◆ Records supplied:

=== Begin Enclosure ===

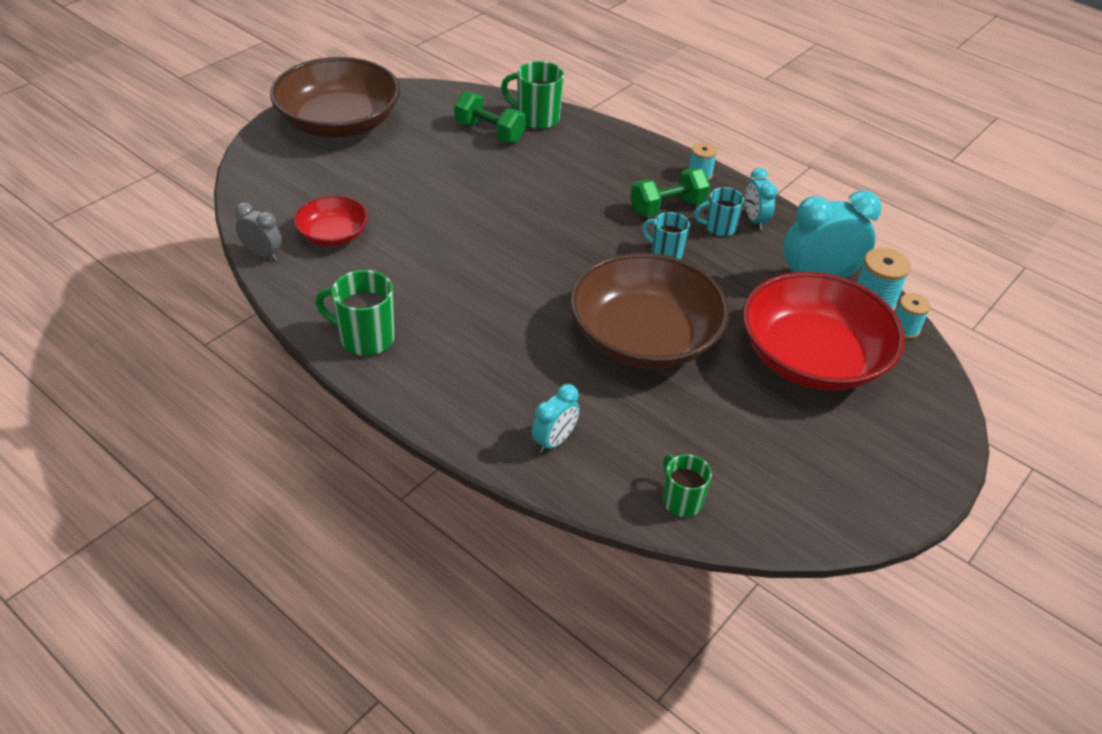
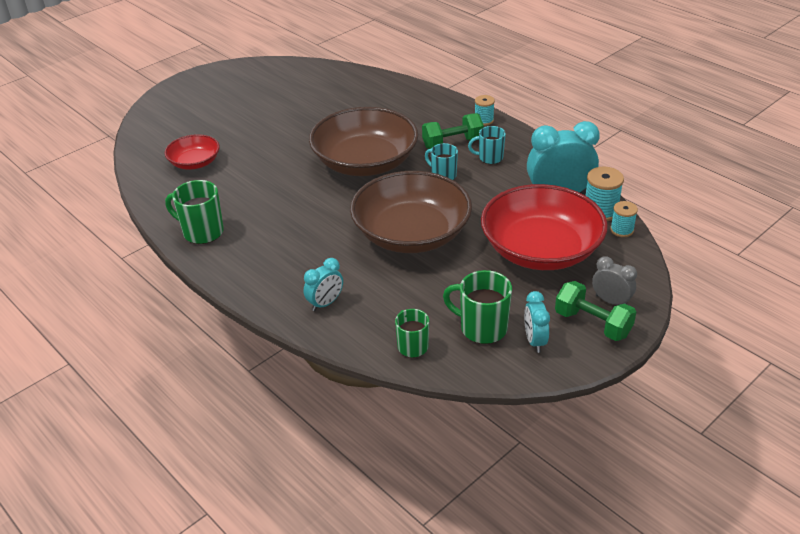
camera: 10 degrees right, 5 degrees down
(262, 254) = (141, 175): grey clock -> grey clock (611, 301)
(339, 123) = (217, 87): brown bowl -> brown bowl (365, 162)
(489, 132) = (327, 92): green dumbbell -> green dumbbell (592, 324)
(537, 118) = (366, 82): green mug -> green mug (482, 328)
(755, 220) = (519, 152): turquoise clock -> turquoise clock (534, 341)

=== End Enclosure ===

◆ What is expected: A single number, please: the count of lines above that contain the string "green".

◆ Result for this exercise: 2